> **Required work**
In the data below, find the line that contains "gray trapezoid: moved" and the line that contains "yellow arrow: moved 28 px left, 2 px down". Copy both, plus every line between them, exactly.
### Data records ###
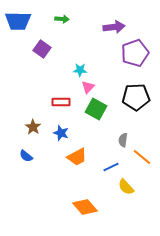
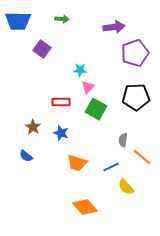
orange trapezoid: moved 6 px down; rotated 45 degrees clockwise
###
### Data records ###
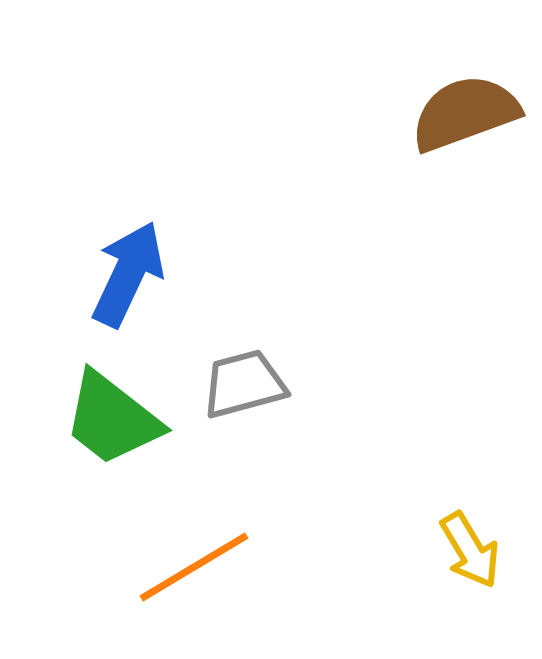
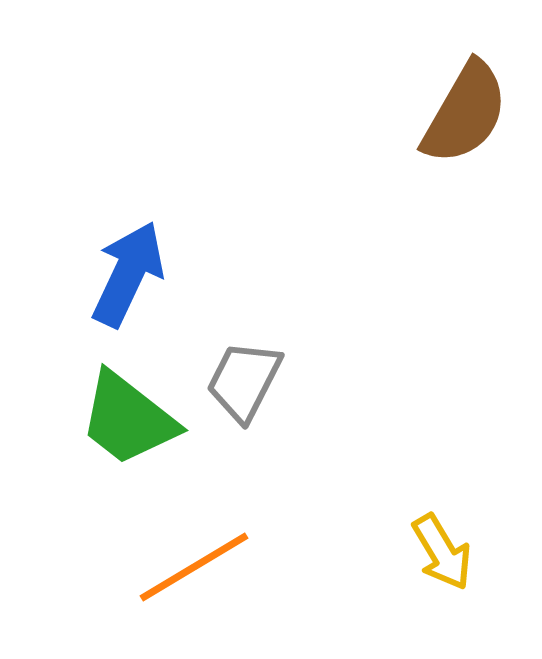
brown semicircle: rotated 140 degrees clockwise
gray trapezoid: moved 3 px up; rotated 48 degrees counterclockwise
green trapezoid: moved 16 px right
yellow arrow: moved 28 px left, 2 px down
###
> **Expected answer**
gray trapezoid: moved 3 px up; rotated 48 degrees counterclockwise
green trapezoid: moved 16 px right
yellow arrow: moved 28 px left, 2 px down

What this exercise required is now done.